[Image sets with object changes]

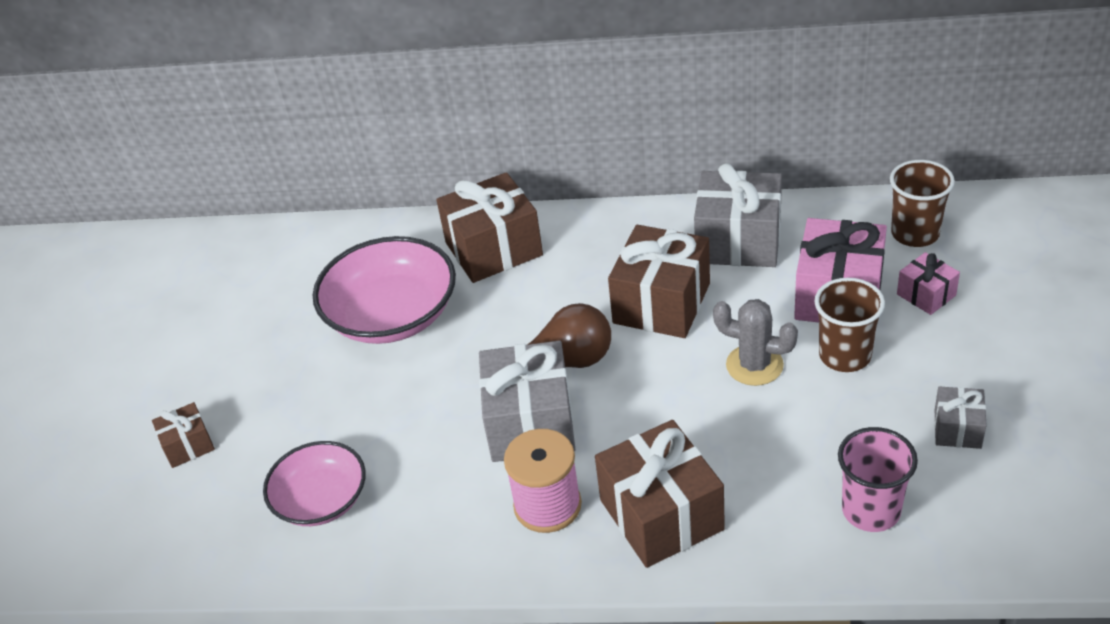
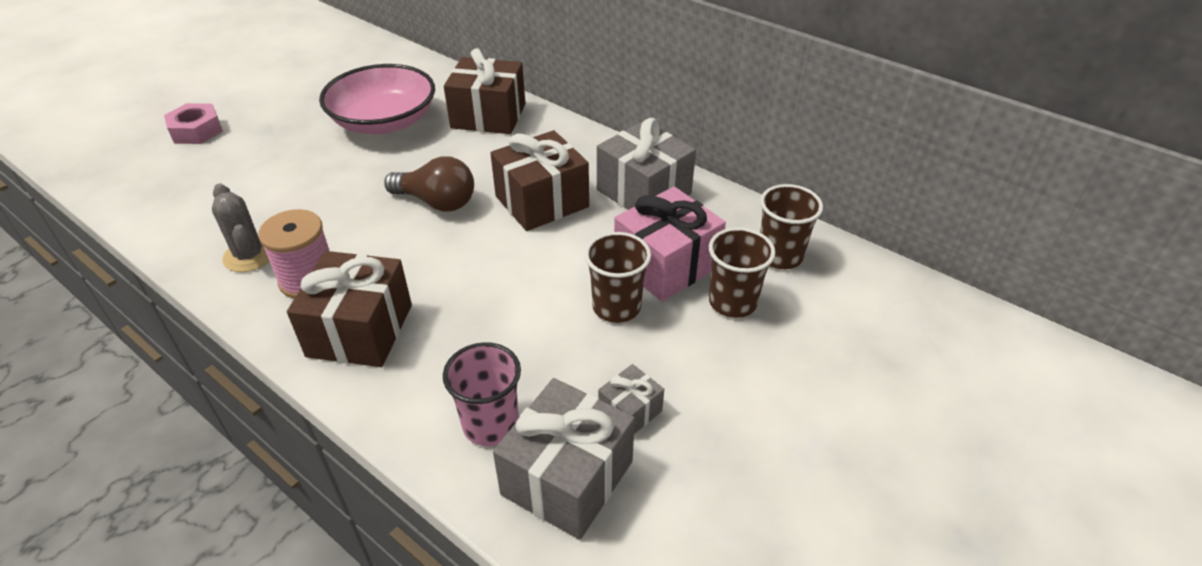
camera: 30 degrees right, 0 degrees up
(188, 445) = (196, 131): brown gift -> pink nut
(321, 500) = (209, 198): pink bowl -> none
(530, 423) = (368, 225): grey gift -> grey gift (567, 478)
(754, 365) = (547, 275): grey cactus -> grey cactus (249, 255)
(926, 295) = (732, 302): pink gift -> brown cup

### Problem to work on
Tally up the lines in the records that contain the word "brown" and give only the total.

### Written response
2